(STUDY MATERIAL)
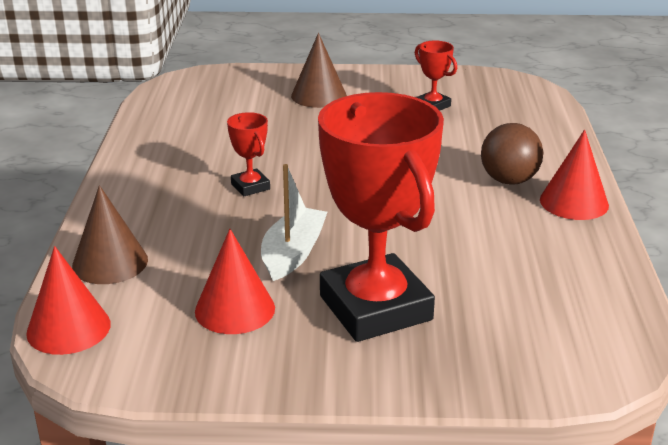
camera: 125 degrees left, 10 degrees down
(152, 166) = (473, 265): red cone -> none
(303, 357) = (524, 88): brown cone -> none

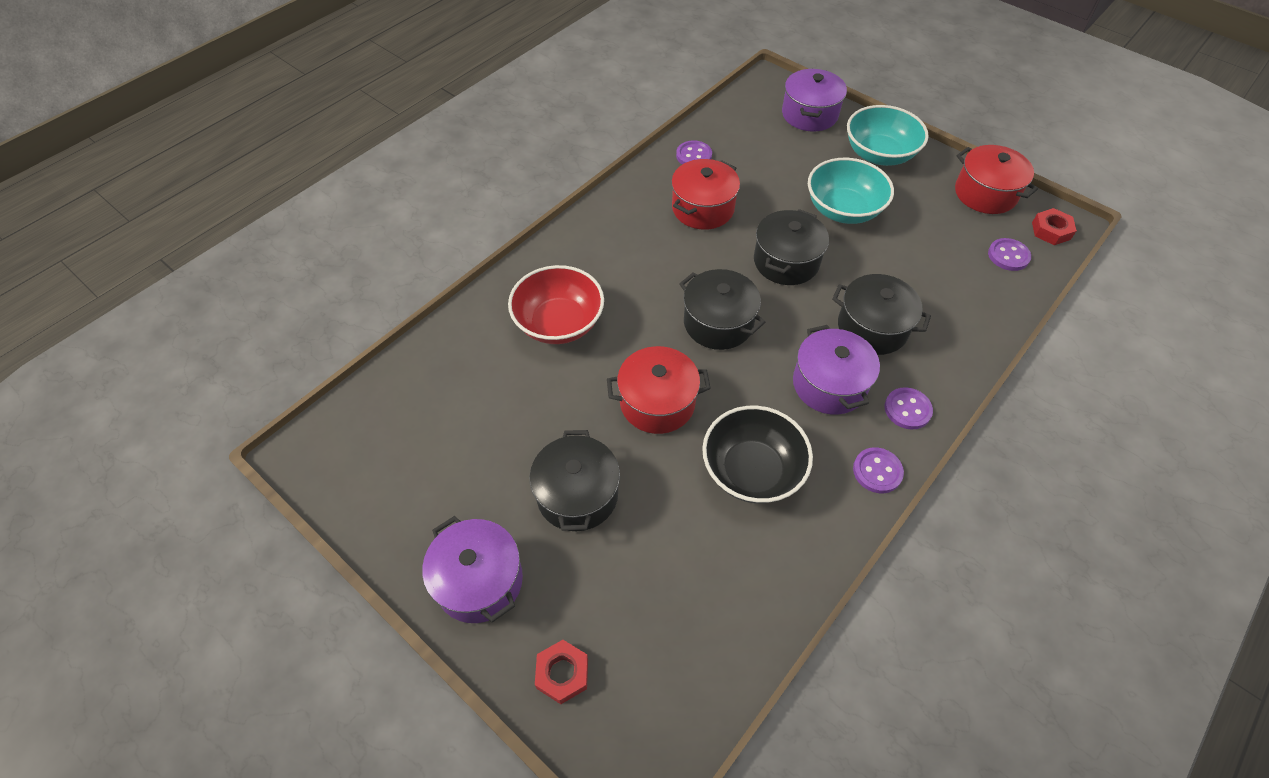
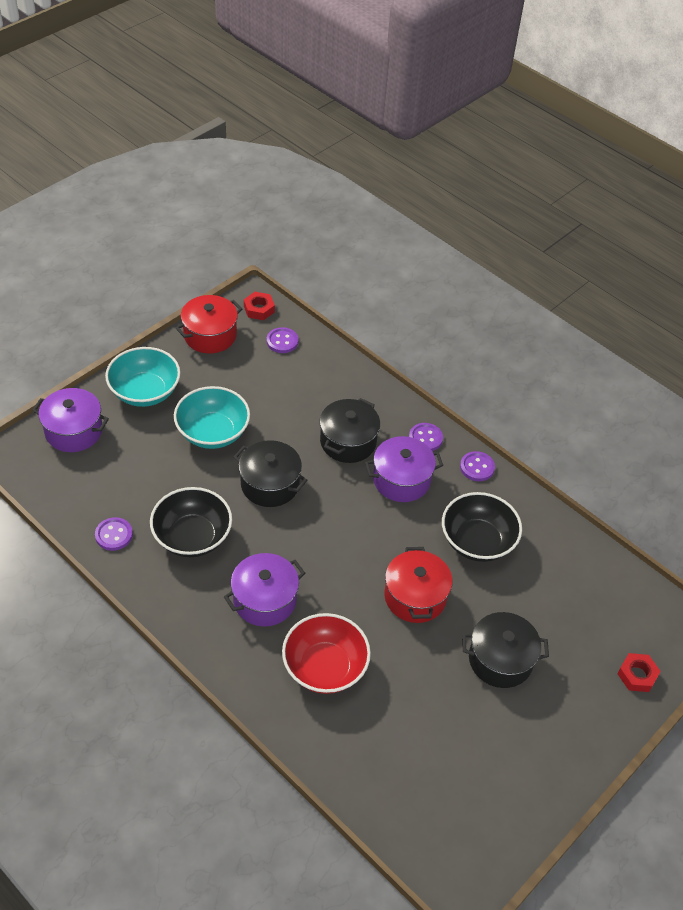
camera: 90 degrees left, 5 degrees down
(479, 581) = (575, 731): purple pot -> purple pot (265, 600)
(703, 208) = (192, 537): red pot -> black bowl
(718, 323) = (334, 543): black pot -> none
(End STUDY MATERIAL)
* _AIM OF THE EXERCISE_: Using the material above, state how many lines carry the word "camera", giving the number alone.

* _WORKED SOLUTION_: 2